### [Exercise prompt]
Return all lines of the data in which the string "purple" occurs.

Dataset entries
=====

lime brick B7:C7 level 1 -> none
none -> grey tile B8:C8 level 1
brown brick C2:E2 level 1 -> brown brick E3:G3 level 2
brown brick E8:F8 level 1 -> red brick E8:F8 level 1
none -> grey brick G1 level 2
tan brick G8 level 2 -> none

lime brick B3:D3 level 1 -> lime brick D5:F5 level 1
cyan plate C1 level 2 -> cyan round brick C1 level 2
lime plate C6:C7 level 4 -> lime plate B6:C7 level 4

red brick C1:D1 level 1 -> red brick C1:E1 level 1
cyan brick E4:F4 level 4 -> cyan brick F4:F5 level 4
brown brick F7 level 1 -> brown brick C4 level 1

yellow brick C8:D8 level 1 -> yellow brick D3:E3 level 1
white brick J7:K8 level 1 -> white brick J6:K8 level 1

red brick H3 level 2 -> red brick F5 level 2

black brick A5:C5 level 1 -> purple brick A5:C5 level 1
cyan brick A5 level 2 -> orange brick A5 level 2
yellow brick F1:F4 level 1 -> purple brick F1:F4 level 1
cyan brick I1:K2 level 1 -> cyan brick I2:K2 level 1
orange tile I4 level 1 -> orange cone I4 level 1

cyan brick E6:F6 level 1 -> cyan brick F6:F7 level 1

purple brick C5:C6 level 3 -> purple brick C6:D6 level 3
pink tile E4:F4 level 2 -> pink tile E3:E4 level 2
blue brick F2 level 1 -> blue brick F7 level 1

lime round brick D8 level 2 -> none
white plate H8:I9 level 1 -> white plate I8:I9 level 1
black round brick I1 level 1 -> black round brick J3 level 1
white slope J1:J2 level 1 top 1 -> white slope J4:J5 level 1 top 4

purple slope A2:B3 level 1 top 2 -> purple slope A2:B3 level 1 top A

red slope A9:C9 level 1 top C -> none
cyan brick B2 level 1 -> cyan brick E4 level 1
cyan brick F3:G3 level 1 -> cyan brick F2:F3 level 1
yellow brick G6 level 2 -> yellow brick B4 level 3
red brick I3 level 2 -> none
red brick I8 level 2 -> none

=====

### [Written answer]
black brick A5:C5 level 1 -> purple brick A5:C5 level 1
yellow brick F1:F4 level 1 -> purple brick F1:F4 level 1
purple brick C5:C6 level 3 -> purple brick C6:D6 level 3
purple slope A2:B3 level 1 top 2 -> purple slope A2:B3 level 1 top A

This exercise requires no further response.